**ASSIGNED TASK:** Return the following lines and nothing else: the one holding "LDR1: GL5528 (+15V, W14) -> GL5528 (GND, W14)" and all those after it in the records below, unchanged, minus any pictures.

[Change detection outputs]
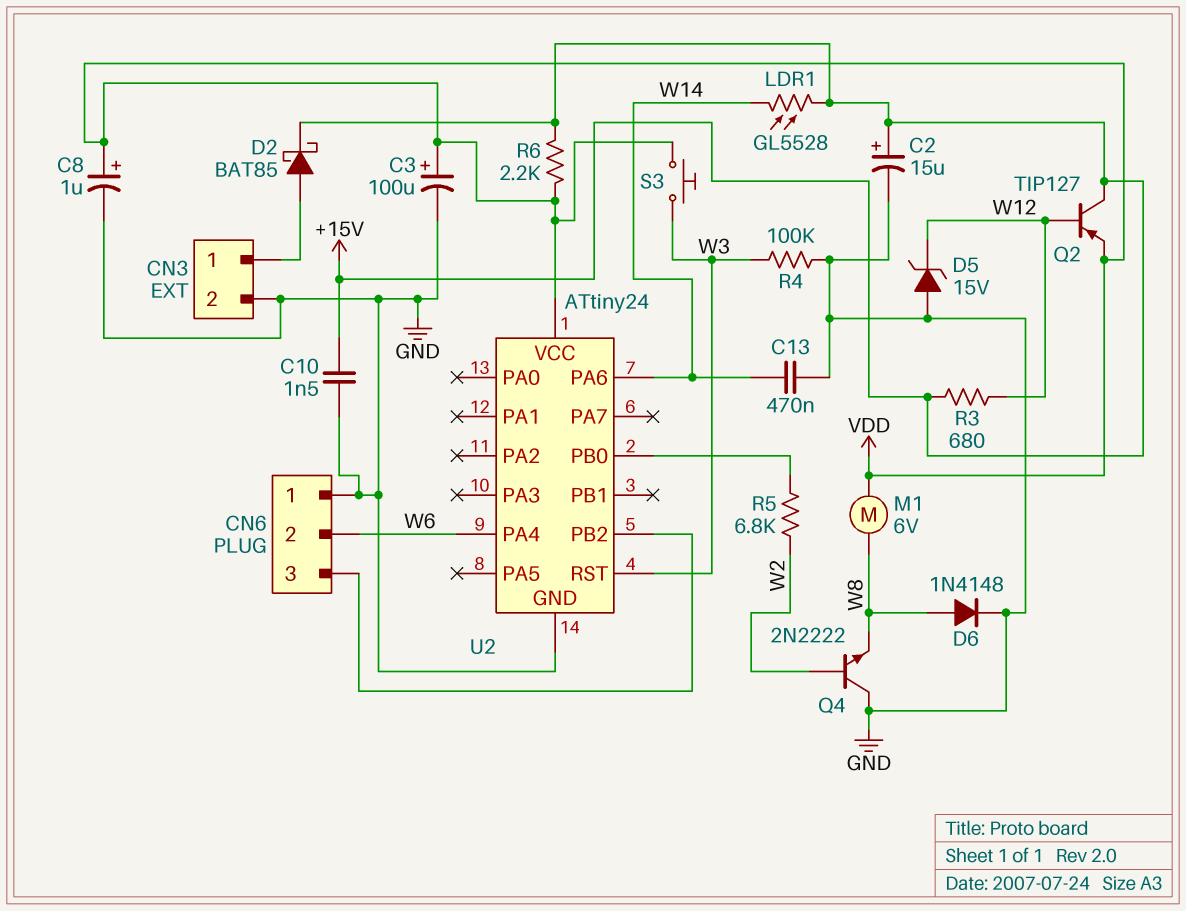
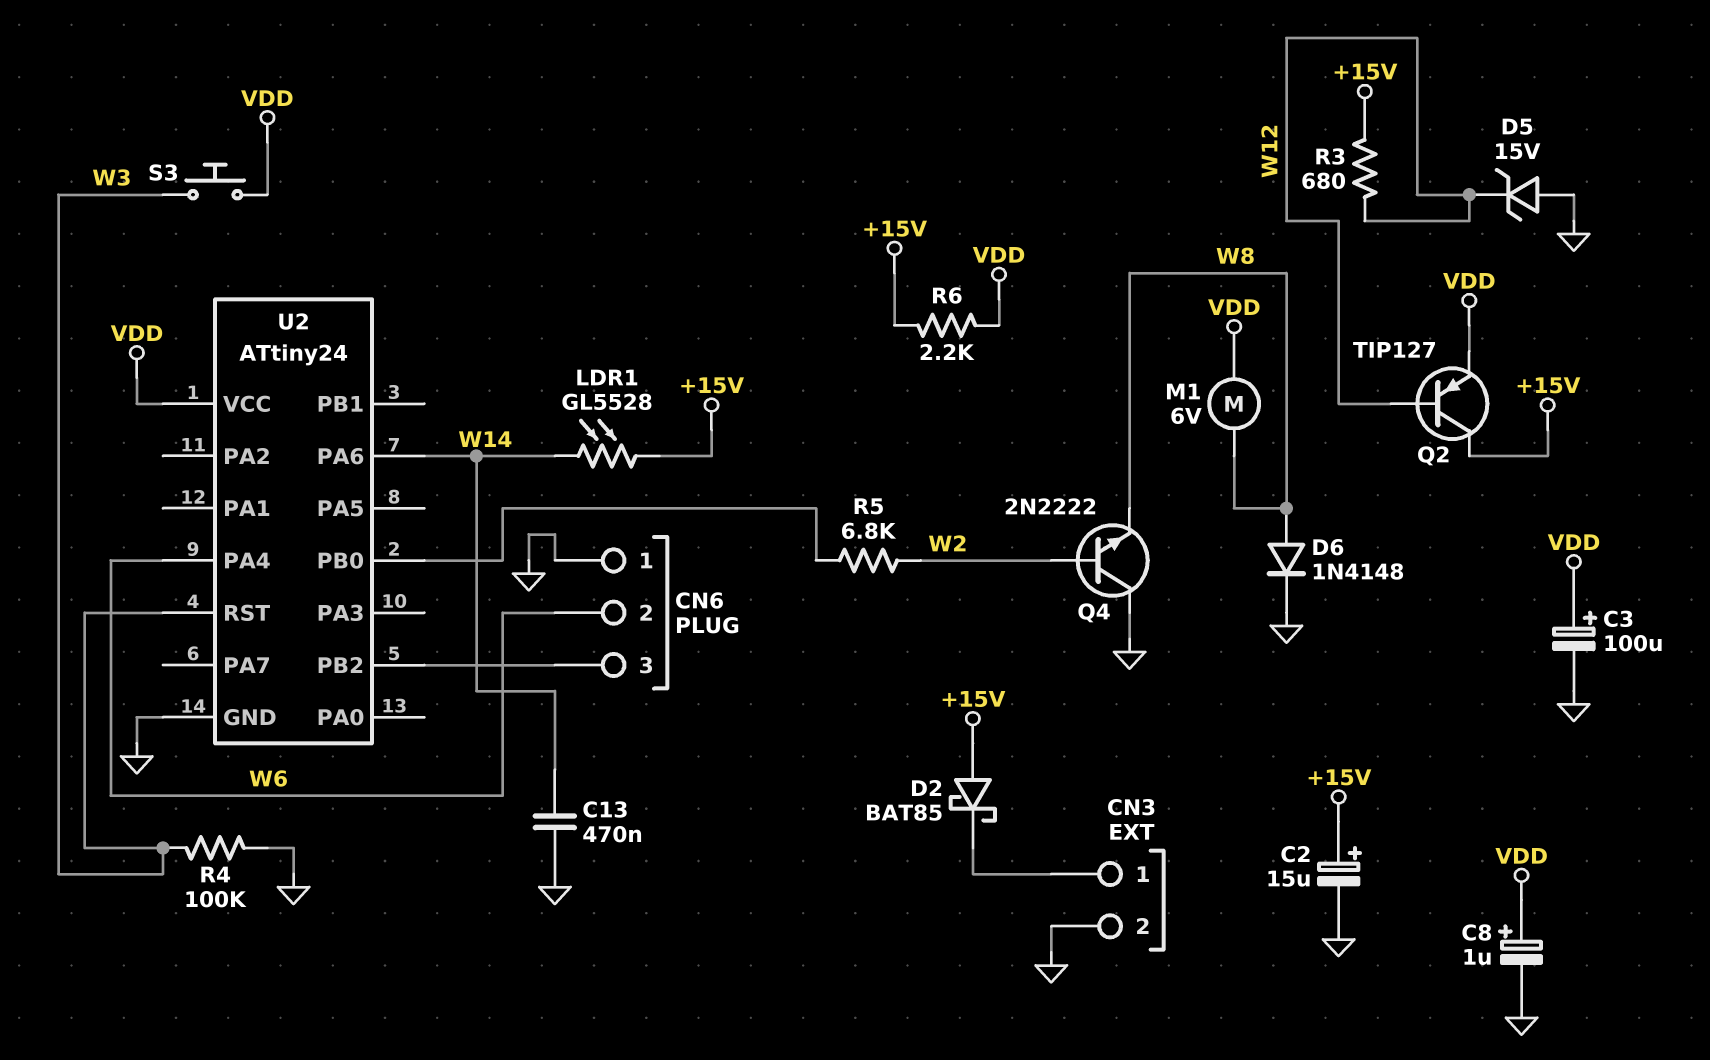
C10: 1.5nF (+15V, GND) -> none
D2: schottky BAT85 (A CN3/1, K +15V) -> schottky BAT85 (A +15V, K CN3/1)

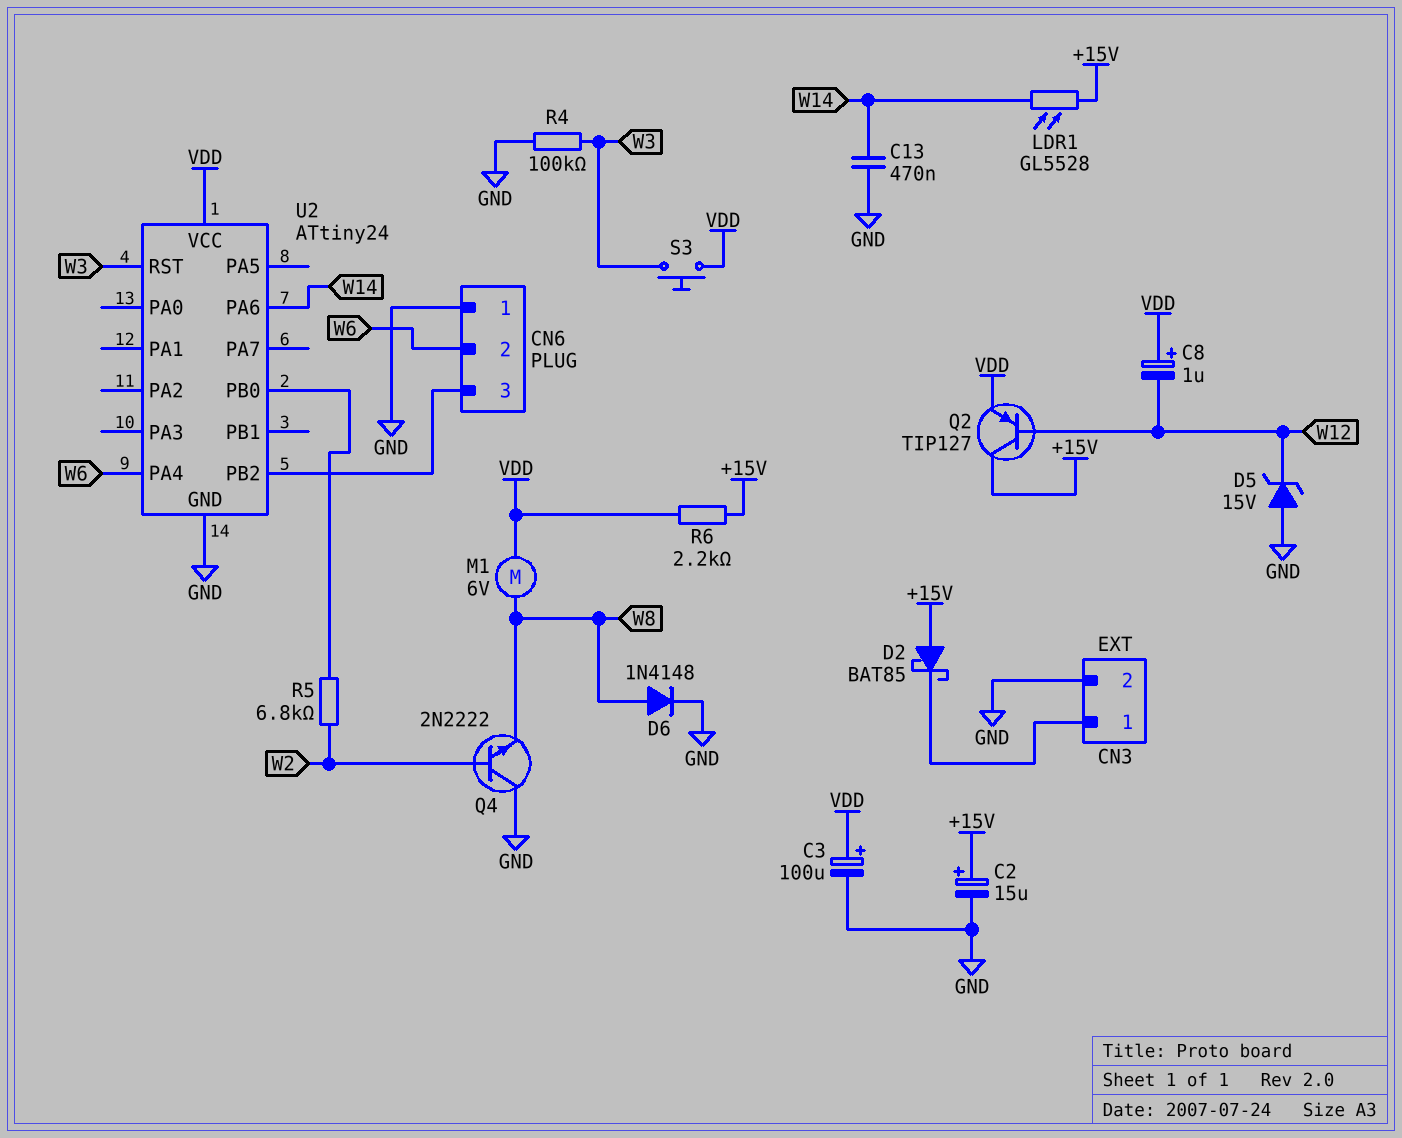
C8: 1uF (plus VDD, minus GND) -> 1uF (plus VDD, minus W12)
R3: 680 (+15V, W12) -> none

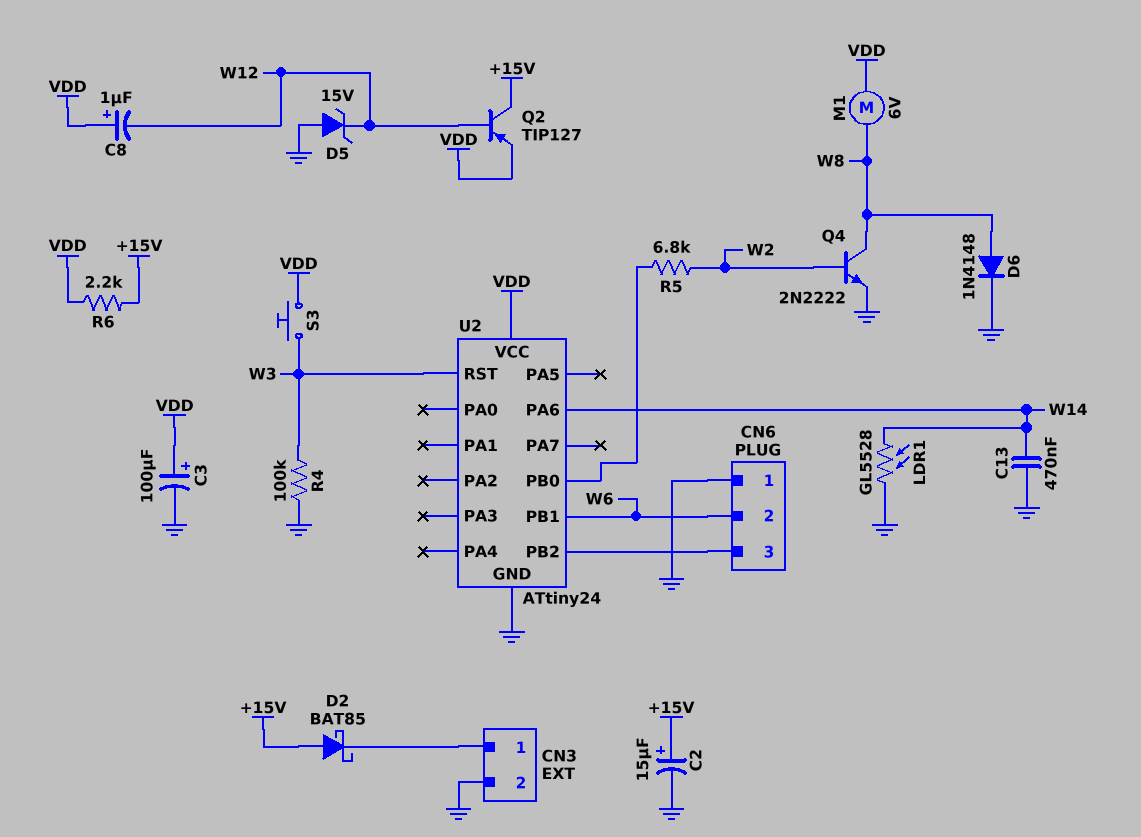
LDR1: GL5528 (+15V, W14) -> GL5528 (GND, W14)
Q4: NPN 2N2222 (B W2, C GND, E W8) -> NPN 2N2222 (B W2, C W8, E GND)
U2 pin PA4: W6 -> none
U2 pin PB1: none -> W6

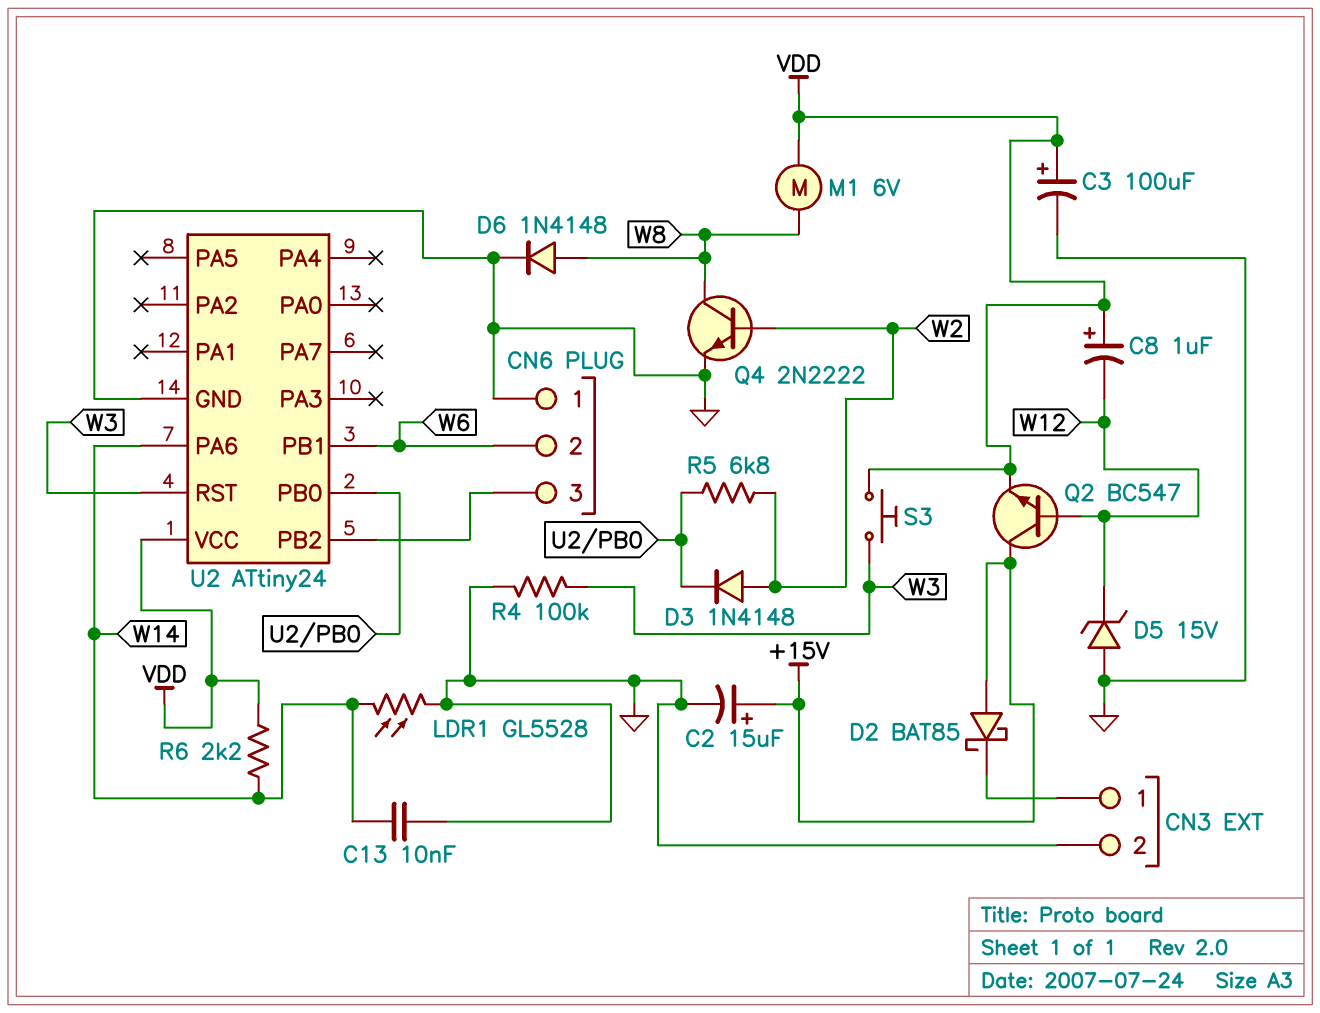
C13: 470nF (GND, W14) -> 10nF (GND, W14)
D3: none -> diode 1N4148 (A W2, K U2/PB0)
Q2: PNP TIP127 (B W12, C +15V, E VDD) -> NPN BC547 (B W12, C +15V, E VDD)
R6: 2.2k (+15V, VDD) -> 2.2k (VDD, W14)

**RESPONSE TO THIS TASK:**
LDR1: GL5528 (+15V, W14) -> GL5528 (GND, W14)
Q4: NPN 2N2222 (B W2, C GND, E W8) -> NPN 2N2222 (B W2, C W8, E GND)
U2 pin PA4: W6 -> none
U2 pin PB1: none -> W6

C13: 470nF (GND, W14) -> 10nF (GND, W14)
D3: none -> diode 1N4148 (A W2, K U2/PB0)
Q2: PNP TIP127 (B W12, C +15V, E VDD) -> NPN BC547 (B W12, C +15V, E VDD)
R6: 2.2k (+15V, VDD) -> 2.2k (VDD, W14)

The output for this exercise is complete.